What to do
The entries below should be given again exactly, minus their pictures.

**** Source information

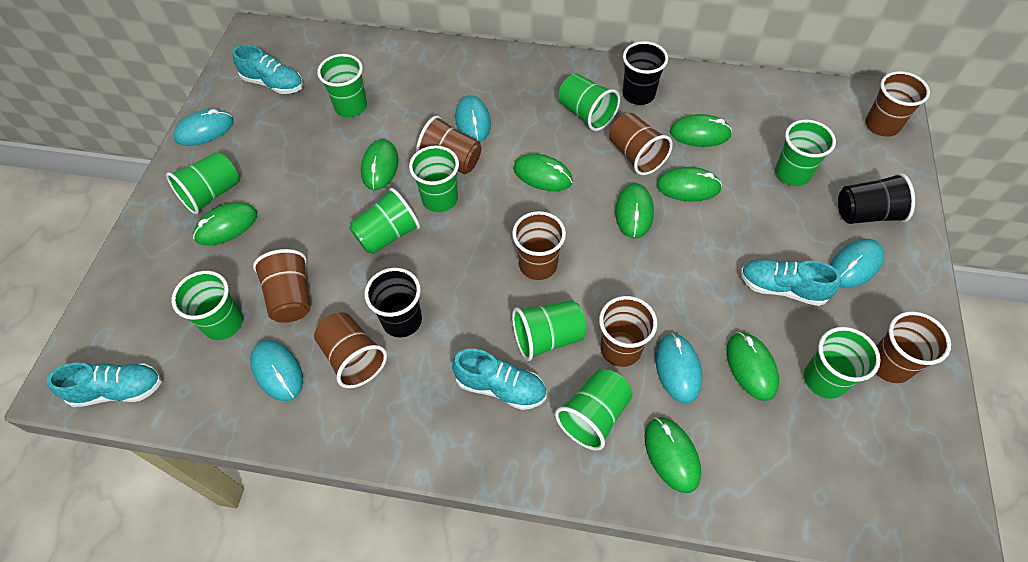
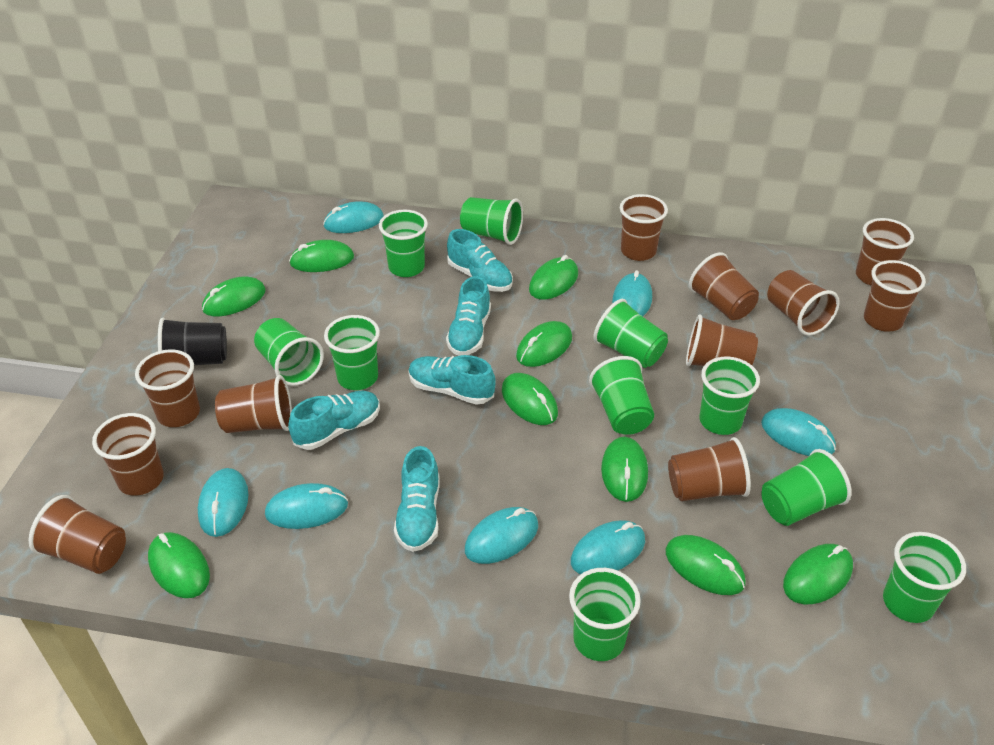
black cup: 3 -> 1
brown cup: 8 -> 11
green mouse: 8 -> 9
turquoise mouse: 5 -> 7
turquoise shoe: 4 -> 5

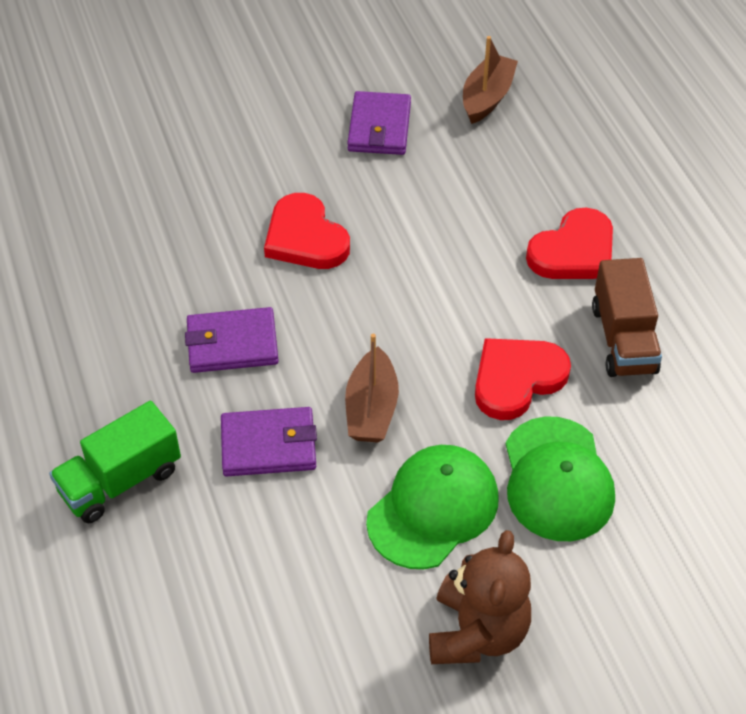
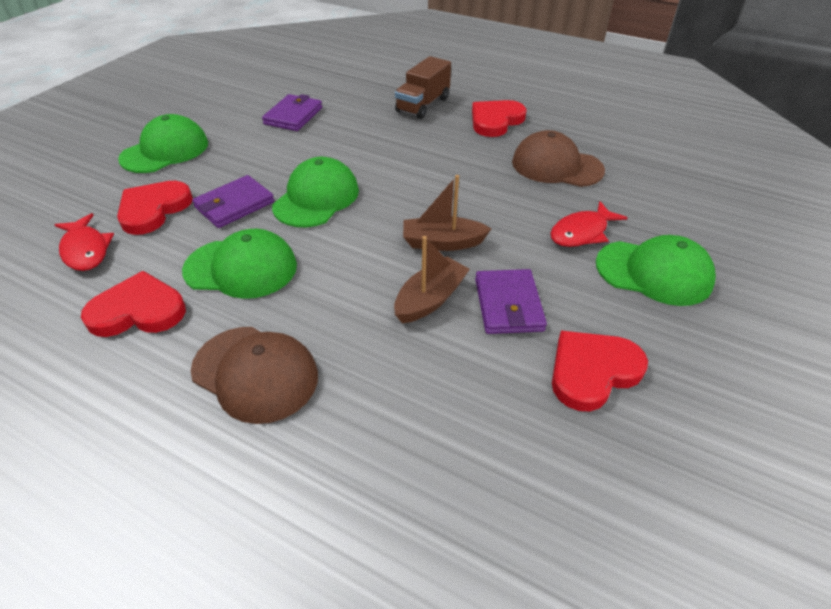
brown cap: 0 -> 2
brown teddy bear: 1 -> 0
green cap: 2 -> 4
green truck: 1 -> 0
red fish: 0 -> 2
red heart: 3 -> 4

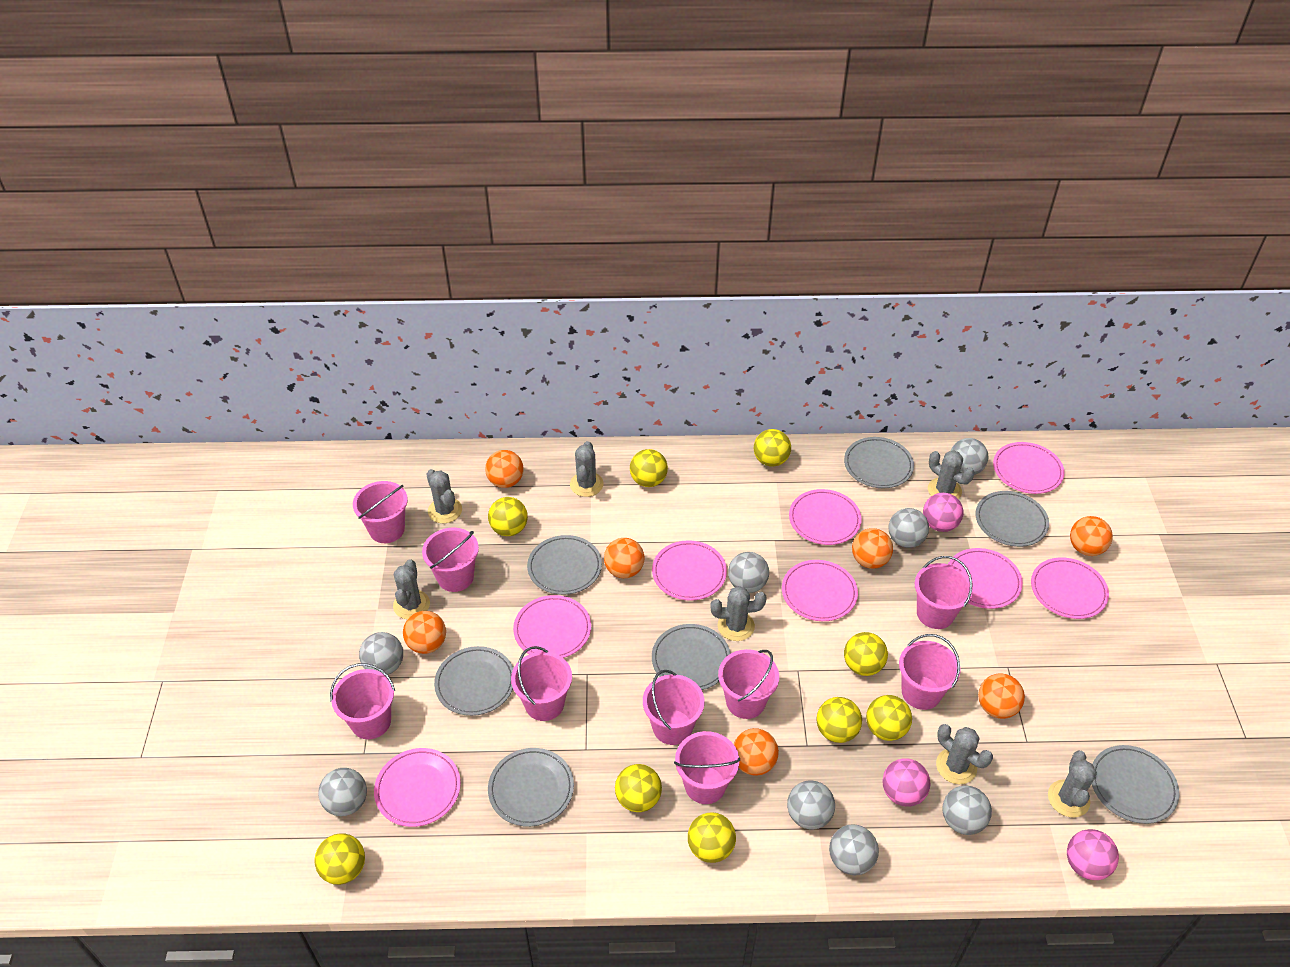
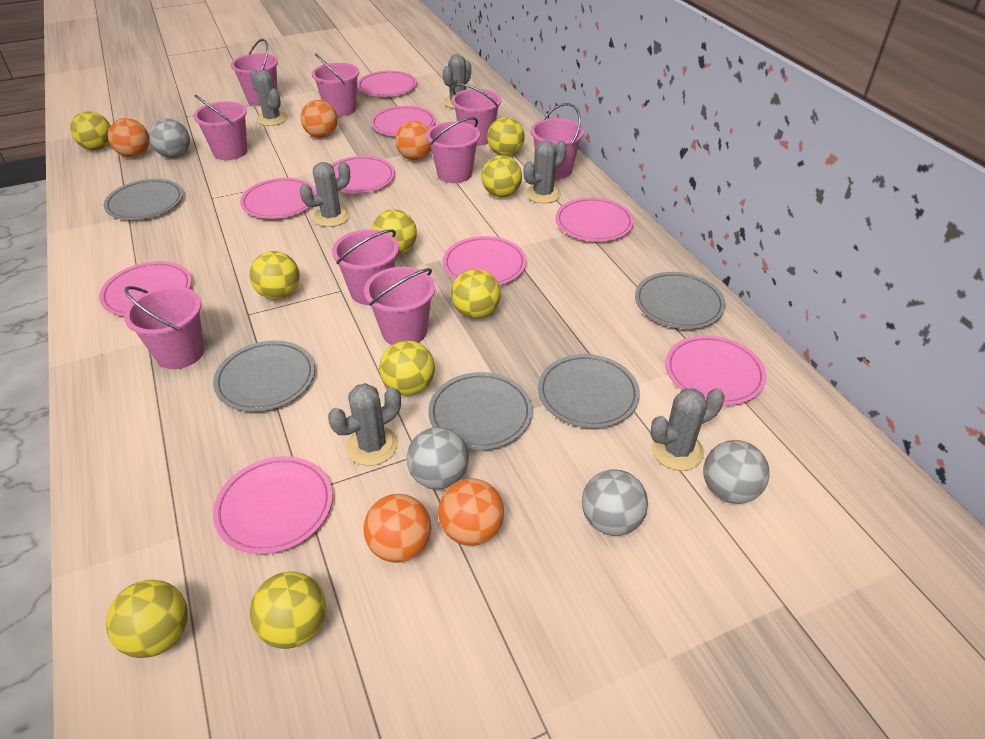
grey ball: 8 -> 4
grey cactus: 7 -> 6
grey plate: 7 -> 5
orange ball: 7 -> 5
pink ball: 3 -> 0
pink plate: 8 -> 9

********

Answer section
black cup: 3 -> 1
brown cup: 8 -> 11
green mouse: 8 -> 9
turquoise mouse: 5 -> 7
turquoise shoe: 4 -> 5

brown cap: 0 -> 2
brown teddy bear: 1 -> 0
green cap: 2 -> 4
green truck: 1 -> 0
red fish: 0 -> 2
red heart: 3 -> 4

grey ball: 8 -> 4
grey cactus: 7 -> 6
grey plate: 7 -> 5
orange ball: 7 -> 5
pink ball: 3 -> 0
pink plate: 8 -> 9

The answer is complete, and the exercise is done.